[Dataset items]
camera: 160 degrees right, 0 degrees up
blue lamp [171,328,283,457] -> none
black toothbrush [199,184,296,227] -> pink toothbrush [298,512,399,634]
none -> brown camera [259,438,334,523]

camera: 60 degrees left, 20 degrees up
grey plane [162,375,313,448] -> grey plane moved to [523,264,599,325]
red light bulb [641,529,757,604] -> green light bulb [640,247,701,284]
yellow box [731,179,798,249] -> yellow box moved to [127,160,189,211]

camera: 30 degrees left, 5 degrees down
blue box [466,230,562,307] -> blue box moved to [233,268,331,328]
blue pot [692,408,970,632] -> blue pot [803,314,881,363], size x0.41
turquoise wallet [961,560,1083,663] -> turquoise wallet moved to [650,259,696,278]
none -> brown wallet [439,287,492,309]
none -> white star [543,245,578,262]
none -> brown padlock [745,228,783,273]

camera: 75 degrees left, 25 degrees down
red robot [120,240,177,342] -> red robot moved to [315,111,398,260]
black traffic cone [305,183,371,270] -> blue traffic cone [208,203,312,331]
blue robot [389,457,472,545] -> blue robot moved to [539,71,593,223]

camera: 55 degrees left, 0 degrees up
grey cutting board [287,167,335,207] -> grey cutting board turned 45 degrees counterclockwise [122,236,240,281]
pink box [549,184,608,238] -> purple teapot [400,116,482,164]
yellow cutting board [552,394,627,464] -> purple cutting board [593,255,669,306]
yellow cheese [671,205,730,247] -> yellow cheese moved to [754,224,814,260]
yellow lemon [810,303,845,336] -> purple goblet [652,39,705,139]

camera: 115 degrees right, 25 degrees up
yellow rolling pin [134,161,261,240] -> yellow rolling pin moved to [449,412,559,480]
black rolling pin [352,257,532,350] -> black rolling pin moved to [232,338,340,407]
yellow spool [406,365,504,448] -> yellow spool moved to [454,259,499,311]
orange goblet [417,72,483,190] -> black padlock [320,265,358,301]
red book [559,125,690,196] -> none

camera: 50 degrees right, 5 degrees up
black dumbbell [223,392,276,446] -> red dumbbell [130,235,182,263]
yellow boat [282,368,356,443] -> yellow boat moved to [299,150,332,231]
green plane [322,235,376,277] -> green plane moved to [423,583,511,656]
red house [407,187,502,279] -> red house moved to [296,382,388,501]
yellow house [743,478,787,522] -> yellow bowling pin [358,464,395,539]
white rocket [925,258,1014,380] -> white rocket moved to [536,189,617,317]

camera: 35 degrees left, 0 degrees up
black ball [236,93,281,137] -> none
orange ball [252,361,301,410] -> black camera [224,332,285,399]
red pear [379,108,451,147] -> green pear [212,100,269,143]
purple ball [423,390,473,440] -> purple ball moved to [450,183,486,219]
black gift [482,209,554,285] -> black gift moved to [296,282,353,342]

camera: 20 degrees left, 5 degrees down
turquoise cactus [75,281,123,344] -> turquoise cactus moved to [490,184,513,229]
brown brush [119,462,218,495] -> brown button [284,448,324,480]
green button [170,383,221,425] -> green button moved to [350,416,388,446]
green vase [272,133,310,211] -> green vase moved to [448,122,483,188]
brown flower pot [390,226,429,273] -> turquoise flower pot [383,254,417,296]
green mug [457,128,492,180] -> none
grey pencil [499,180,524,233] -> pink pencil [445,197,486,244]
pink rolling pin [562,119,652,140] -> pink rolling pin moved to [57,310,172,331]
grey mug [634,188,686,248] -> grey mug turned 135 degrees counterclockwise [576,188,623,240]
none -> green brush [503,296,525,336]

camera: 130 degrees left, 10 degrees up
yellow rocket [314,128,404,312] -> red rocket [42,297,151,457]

Job item — Of the entries above, transcribe exactly those lines that fall between the line containing "yellow rolling pin [134,161,261,240]" and the line containing "none -> green brush [503,296,525,336]", together with those two lines.

Task result —
yellow rolling pin [134,161,261,240] -> yellow rolling pin moved to [449,412,559,480]
black rolling pin [352,257,532,350] -> black rolling pin moved to [232,338,340,407]
yellow spool [406,365,504,448] -> yellow spool moved to [454,259,499,311]
orange goblet [417,72,483,190] -> black padlock [320,265,358,301]
red book [559,125,690,196] -> none

camera: 50 degrees right, 5 degrees up
black dumbbell [223,392,276,446] -> red dumbbell [130,235,182,263]
yellow boat [282,368,356,443] -> yellow boat moved to [299,150,332,231]
green plane [322,235,376,277] -> green plane moved to [423,583,511,656]
red house [407,187,502,279] -> red house moved to [296,382,388,501]
yellow house [743,478,787,522] -> yellow bowling pin [358,464,395,539]
white rocket [925,258,1014,380] -> white rocket moved to [536,189,617,317]

camera: 35 degrees left, 0 degrees up
black ball [236,93,281,137] -> none
orange ball [252,361,301,410] -> black camera [224,332,285,399]
red pear [379,108,451,147] -> green pear [212,100,269,143]
purple ball [423,390,473,440] -> purple ball moved to [450,183,486,219]
black gift [482,209,554,285] -> black gift moved to [296,282,353,342]

camera: 20 degrees left, 5 degrees down
turquoise cactus [75,281,123,344] -> turquoise cactus moved to [490,184,513,229]
brown brush [119,462,218,495] -> brown button [284,448,324,480]
green button [170,383,221,425] -> green button moved to [350,416,388,446]
green vase [272,133,310,211] -> green vase moved to [448,122,483,188]
brown flower pot [390,226,429,273] -> turquoise flower pot [383,254,417,296]
green mug [457,128,492,180] -> none
grey pencil [499,180,524,233] -> pink pencil [445,197,486,244]
pink rolling pin [562,119,652,140] -> pink rolling pin moved to [57,310,172,331]
grey mug [634,188,686,248] -> grey mug turned 135 degrees counterclockwise [576,188,623,240]
none -> green brush [503,296,525,336]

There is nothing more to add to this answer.